**EXERCISE DIRECTIONS**
In the entries, find all lines that hold the word "tape" and copy them.

**DATASET RECORDS**

● ● ● ●

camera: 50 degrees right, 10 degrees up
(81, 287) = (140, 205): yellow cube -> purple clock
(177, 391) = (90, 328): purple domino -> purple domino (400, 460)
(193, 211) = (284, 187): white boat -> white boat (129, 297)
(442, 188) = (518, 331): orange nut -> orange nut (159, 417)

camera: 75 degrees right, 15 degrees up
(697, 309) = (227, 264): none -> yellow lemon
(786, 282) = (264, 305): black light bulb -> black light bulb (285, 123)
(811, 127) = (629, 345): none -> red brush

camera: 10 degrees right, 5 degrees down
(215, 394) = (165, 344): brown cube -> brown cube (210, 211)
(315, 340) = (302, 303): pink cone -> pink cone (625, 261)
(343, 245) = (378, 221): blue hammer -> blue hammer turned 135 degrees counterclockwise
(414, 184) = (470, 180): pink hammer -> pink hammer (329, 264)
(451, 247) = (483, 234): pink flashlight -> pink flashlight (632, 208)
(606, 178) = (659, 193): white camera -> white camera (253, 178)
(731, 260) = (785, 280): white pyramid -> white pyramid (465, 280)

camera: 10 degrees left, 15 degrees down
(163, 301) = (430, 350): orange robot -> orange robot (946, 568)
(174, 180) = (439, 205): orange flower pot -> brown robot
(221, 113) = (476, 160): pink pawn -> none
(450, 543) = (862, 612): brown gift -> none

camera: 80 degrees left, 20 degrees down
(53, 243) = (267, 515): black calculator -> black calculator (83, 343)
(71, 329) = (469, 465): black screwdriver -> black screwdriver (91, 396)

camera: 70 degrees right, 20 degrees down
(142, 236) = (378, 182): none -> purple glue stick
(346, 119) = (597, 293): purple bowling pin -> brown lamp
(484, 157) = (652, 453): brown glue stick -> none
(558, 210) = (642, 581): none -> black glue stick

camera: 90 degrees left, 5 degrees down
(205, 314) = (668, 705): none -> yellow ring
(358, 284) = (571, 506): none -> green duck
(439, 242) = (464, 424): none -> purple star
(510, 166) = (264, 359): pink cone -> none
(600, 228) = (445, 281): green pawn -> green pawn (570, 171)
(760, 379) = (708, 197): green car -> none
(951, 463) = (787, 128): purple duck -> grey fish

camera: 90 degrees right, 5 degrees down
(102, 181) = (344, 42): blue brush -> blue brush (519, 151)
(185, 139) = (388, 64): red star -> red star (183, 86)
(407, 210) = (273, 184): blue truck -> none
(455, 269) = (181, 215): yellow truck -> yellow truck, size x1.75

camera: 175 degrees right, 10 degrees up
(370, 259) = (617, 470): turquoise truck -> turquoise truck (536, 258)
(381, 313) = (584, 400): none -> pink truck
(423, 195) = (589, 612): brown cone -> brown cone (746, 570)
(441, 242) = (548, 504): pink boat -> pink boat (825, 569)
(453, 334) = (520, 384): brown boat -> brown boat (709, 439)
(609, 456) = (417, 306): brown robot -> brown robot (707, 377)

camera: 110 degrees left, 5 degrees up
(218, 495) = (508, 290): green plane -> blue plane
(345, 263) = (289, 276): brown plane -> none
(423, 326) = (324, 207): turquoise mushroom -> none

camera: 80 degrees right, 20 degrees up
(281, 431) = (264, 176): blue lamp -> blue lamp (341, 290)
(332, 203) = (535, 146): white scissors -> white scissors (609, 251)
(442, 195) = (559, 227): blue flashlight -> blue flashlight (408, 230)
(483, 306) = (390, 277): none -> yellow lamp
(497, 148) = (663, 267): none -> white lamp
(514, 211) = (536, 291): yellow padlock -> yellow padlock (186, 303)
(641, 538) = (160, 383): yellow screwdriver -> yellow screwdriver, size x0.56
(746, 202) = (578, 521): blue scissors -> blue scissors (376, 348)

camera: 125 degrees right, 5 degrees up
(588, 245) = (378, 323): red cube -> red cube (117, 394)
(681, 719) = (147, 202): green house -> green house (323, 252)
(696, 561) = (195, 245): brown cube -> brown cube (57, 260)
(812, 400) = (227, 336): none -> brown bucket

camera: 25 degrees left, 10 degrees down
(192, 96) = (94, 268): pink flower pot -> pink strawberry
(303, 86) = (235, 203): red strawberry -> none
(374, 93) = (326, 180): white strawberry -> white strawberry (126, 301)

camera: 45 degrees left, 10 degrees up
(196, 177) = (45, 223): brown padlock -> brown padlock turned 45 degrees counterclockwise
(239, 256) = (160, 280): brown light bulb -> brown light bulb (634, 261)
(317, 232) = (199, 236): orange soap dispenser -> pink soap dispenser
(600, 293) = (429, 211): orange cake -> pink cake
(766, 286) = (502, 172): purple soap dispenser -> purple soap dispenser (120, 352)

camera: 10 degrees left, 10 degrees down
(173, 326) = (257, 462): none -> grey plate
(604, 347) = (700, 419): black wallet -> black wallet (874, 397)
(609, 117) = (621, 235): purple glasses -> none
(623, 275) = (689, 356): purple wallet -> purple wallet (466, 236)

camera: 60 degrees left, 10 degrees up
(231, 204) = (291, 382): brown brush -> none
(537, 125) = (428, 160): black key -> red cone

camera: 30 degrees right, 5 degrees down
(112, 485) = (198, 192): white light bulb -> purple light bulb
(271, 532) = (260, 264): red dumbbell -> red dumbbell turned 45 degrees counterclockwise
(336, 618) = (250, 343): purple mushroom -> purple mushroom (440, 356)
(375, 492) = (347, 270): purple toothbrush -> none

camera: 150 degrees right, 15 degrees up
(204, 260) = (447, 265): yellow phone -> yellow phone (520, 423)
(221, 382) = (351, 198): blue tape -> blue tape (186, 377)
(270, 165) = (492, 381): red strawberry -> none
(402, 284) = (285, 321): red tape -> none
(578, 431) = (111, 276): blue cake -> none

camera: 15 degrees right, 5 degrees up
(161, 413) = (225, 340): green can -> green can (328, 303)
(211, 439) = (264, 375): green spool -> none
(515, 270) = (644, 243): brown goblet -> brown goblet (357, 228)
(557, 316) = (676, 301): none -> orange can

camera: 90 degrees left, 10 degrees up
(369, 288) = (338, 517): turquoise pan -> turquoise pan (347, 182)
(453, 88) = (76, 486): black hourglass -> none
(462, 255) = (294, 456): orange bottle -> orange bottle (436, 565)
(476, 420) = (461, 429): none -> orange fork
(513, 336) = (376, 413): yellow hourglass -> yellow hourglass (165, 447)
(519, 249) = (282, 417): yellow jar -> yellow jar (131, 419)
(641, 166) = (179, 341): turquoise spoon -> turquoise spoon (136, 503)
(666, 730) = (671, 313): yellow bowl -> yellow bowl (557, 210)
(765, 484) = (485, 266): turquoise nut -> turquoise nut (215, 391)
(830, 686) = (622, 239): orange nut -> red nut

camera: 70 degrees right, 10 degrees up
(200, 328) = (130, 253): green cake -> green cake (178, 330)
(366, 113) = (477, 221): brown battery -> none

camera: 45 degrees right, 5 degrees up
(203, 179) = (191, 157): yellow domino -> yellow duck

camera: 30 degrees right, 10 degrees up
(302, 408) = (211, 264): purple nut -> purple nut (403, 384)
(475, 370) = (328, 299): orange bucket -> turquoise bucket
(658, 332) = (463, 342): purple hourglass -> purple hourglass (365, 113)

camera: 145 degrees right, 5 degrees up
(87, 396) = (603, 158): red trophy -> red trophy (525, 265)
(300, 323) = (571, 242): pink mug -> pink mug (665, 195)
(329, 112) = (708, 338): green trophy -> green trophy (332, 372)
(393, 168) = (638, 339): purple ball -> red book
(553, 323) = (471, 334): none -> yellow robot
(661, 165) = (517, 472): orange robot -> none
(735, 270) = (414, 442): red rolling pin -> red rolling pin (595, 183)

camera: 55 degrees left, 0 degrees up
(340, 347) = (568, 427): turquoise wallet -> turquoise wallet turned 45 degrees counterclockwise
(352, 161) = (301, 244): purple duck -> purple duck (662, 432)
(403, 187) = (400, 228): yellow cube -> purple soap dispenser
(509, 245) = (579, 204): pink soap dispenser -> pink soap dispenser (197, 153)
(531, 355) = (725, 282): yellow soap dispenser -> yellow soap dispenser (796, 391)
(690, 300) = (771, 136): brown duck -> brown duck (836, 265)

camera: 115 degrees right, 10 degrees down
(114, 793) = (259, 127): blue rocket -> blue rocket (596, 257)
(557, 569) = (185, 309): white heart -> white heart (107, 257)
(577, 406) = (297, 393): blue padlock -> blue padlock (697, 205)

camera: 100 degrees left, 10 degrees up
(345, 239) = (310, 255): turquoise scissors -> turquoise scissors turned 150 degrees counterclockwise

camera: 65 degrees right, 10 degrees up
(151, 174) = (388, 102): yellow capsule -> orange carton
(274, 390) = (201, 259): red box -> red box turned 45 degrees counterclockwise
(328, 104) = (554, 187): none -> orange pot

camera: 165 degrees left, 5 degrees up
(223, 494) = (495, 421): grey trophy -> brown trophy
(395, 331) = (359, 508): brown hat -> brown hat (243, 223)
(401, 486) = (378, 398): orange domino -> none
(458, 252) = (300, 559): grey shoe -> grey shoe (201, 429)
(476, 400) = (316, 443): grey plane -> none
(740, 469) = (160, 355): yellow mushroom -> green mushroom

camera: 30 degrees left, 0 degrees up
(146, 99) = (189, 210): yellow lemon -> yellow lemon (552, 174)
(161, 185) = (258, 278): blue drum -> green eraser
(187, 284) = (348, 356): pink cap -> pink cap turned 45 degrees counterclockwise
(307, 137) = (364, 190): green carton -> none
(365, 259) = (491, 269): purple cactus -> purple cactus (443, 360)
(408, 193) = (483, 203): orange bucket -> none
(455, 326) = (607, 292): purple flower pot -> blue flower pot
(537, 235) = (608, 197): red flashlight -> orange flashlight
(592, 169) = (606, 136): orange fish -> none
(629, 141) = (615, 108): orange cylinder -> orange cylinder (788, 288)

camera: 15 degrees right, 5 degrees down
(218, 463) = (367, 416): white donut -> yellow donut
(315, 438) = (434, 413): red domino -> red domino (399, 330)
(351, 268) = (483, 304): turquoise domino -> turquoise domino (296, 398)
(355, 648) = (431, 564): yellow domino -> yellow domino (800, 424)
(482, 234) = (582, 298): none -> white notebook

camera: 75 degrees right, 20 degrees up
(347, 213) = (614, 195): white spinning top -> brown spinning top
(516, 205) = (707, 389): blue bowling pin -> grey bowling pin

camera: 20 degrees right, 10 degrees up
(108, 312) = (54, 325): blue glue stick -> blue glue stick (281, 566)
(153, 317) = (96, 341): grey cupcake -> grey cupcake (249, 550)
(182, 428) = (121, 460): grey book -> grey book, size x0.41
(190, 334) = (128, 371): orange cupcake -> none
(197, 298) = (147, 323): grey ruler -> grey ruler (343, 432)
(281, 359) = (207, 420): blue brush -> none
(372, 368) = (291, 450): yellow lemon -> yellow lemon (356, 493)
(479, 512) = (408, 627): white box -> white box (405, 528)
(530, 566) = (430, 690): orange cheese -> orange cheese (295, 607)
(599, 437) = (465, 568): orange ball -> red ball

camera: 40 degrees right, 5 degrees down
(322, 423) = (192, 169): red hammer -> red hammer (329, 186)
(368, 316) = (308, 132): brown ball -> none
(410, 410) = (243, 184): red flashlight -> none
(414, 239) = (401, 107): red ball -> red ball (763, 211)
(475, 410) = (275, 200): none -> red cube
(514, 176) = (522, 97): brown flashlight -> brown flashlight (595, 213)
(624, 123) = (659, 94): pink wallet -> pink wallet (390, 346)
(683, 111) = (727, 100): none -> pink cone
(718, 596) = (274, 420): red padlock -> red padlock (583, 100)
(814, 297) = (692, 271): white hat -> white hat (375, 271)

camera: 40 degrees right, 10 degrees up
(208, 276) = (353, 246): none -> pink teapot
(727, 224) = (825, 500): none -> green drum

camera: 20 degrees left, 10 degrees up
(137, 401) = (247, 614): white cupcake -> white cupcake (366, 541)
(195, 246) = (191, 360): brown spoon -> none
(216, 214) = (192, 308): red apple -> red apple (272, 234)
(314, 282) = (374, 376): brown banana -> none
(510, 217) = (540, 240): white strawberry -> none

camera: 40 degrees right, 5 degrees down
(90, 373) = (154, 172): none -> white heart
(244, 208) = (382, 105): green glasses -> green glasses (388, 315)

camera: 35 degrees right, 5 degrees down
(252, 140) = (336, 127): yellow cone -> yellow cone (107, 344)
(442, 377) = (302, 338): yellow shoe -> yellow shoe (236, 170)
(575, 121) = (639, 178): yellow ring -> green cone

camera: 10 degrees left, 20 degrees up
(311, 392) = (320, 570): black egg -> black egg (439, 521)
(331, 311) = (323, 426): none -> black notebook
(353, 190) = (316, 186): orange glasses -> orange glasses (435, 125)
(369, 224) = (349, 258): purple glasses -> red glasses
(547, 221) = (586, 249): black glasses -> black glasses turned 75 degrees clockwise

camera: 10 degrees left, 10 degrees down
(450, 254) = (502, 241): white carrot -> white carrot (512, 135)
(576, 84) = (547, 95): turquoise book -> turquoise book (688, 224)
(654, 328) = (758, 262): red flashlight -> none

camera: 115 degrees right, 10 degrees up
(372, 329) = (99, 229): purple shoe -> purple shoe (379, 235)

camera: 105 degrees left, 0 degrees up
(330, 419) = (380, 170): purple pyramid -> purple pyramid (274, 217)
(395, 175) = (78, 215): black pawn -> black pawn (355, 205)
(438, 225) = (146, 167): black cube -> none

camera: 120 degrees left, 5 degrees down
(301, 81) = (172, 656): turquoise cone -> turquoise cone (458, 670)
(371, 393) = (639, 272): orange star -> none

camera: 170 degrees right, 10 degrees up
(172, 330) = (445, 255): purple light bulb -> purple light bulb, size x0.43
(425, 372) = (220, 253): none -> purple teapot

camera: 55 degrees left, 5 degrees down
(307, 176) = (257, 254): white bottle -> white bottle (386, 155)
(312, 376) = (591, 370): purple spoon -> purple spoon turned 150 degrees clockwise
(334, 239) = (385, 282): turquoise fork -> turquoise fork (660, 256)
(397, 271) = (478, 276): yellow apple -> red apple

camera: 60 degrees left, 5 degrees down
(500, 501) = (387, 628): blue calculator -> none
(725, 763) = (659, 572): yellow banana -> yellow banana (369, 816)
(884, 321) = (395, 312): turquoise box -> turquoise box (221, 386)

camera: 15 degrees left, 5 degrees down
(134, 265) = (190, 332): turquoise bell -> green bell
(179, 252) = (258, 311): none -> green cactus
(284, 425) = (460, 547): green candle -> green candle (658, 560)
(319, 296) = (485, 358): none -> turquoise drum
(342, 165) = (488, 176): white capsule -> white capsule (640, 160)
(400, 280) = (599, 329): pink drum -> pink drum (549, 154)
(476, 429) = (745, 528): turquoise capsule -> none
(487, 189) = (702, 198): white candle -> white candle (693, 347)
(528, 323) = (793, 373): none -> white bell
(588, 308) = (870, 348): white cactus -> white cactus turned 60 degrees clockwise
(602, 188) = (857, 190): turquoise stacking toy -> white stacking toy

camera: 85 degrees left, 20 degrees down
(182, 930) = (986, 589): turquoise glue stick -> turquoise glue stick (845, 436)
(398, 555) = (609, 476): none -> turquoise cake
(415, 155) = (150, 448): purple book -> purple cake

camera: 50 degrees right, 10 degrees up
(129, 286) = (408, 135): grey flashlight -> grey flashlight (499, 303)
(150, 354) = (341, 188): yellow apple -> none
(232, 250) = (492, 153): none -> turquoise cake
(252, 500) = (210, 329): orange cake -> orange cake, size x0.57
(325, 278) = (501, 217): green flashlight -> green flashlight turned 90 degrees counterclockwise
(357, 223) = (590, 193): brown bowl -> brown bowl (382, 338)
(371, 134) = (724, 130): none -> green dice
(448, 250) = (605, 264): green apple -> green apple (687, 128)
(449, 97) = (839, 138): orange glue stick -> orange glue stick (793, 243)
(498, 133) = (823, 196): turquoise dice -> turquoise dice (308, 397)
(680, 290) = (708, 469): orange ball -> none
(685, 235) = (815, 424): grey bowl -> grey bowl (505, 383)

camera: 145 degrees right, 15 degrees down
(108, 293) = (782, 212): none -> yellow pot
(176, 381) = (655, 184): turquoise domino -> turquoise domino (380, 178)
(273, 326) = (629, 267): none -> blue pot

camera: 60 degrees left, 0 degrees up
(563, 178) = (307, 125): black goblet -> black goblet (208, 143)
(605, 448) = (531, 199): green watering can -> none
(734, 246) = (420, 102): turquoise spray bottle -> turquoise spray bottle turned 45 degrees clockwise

● ● ● ●

**ANSWER TO THIS EXERCISE**
(221, 382) = (351, 198): blue tape -> blue tape (186, 377)
(402, 284) = (285, 321): red tape -> none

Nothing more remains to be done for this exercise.